● **PROBLEM TO WORK ON**:
In the records below, find the line with "LCD3 pin SCL: D10 -> D4" and repeat it and every line after it, exactly, without any pictures.

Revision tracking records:
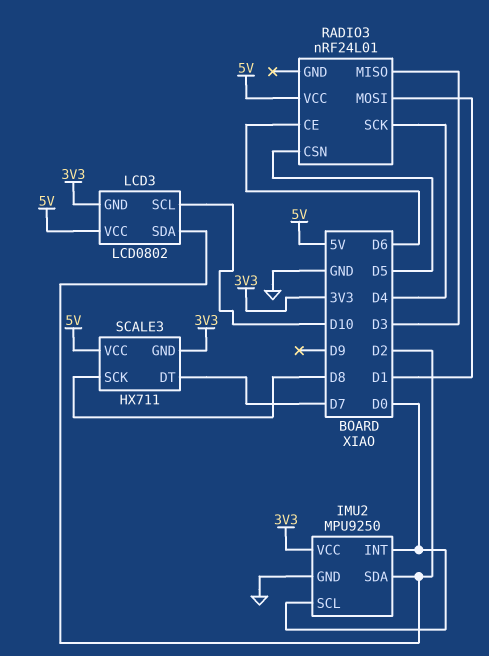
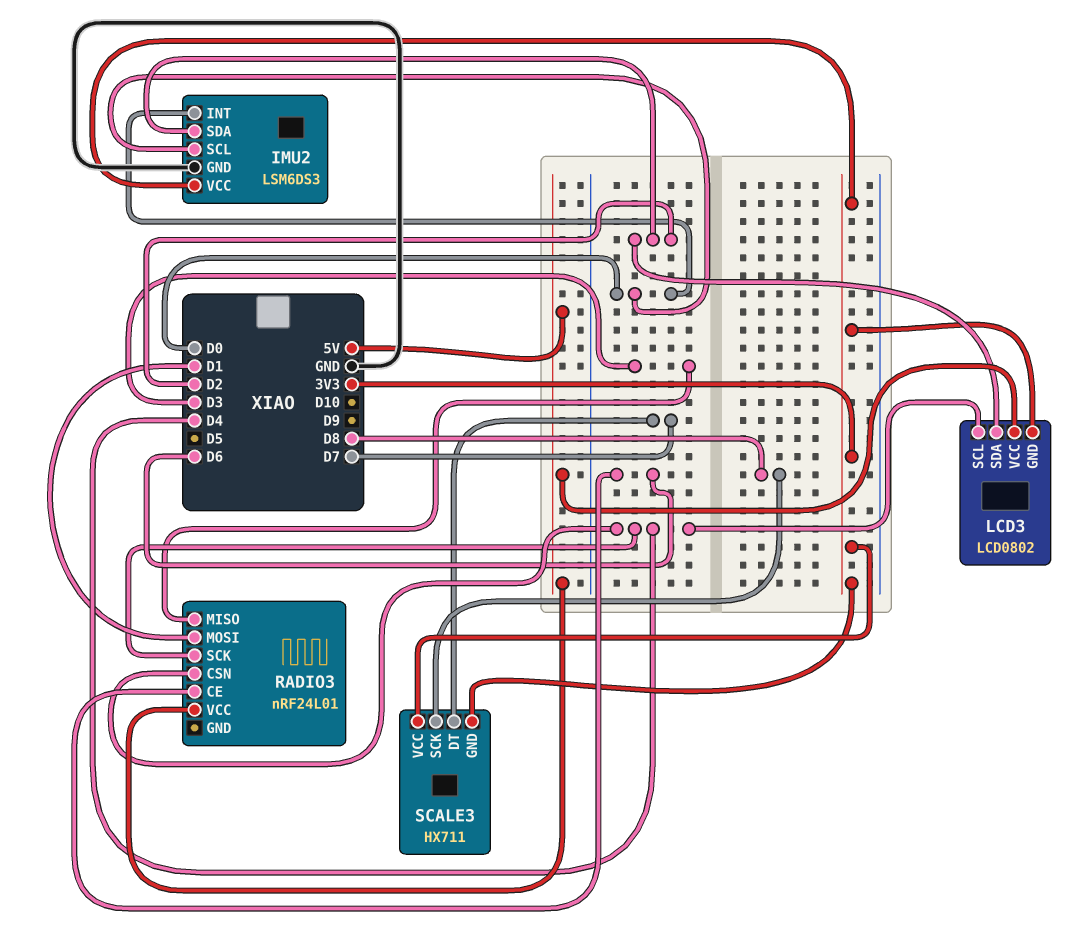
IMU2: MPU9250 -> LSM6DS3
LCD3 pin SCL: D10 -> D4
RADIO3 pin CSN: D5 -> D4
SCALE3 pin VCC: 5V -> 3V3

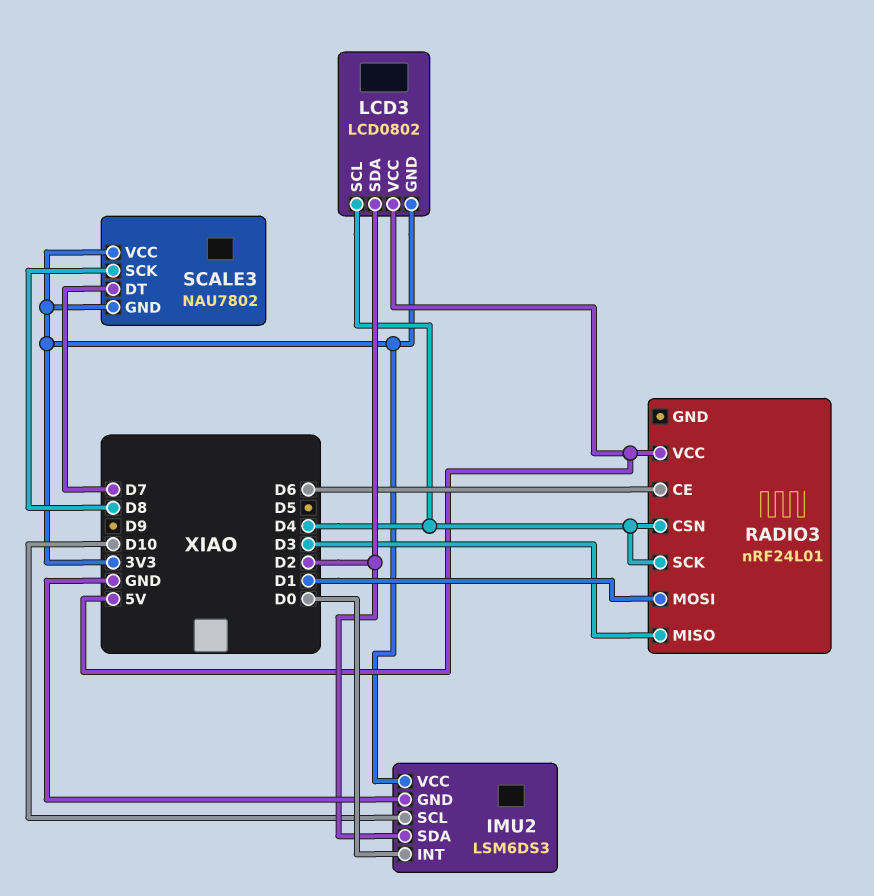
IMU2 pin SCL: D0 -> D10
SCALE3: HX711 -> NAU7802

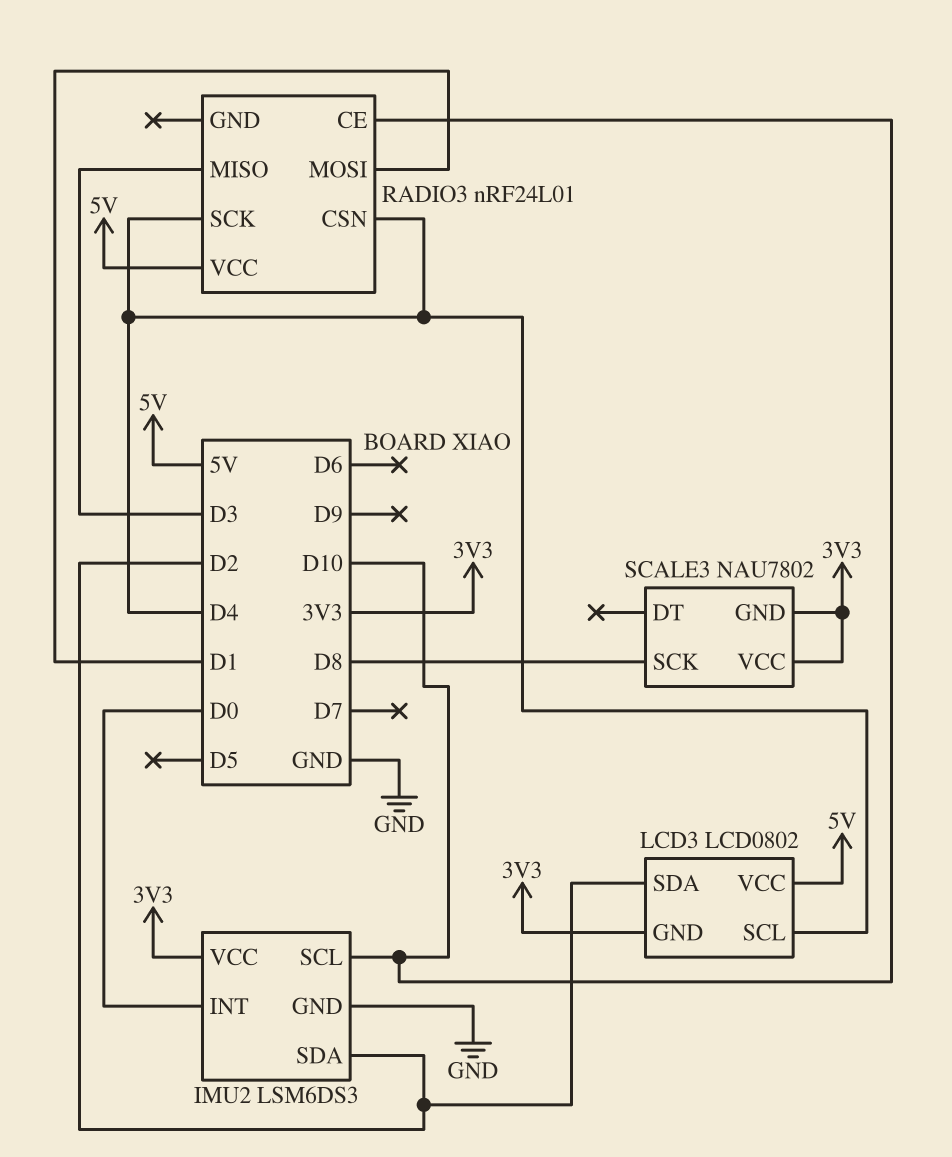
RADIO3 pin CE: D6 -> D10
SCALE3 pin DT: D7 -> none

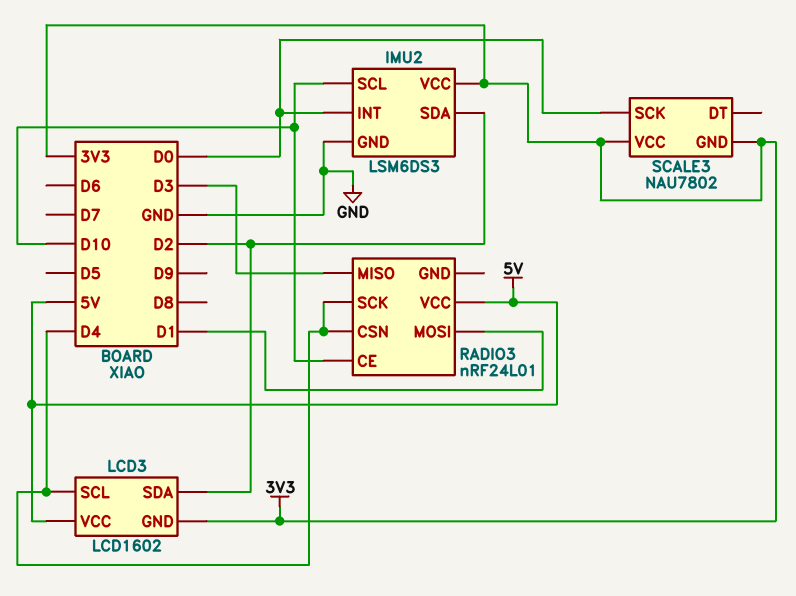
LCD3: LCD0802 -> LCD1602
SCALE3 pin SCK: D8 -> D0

● **TASK RESPONSE**:
LCD3 pin SCL: D10 -> D4
RADIO3 pin CSN: D5 -> D4
SCALE3 pin VCC: 5V -> 3V3

IMU2 pin SCL: D0 -> D10
SCALE3: HX711 -> NAU7802

RADIO3 pin CE: D6 -> D10
SCALE3 pin DT: D7 -> none

LCD3: LCD0802 -> LCD1602
SCALE3 pin SCK: D8 -> D0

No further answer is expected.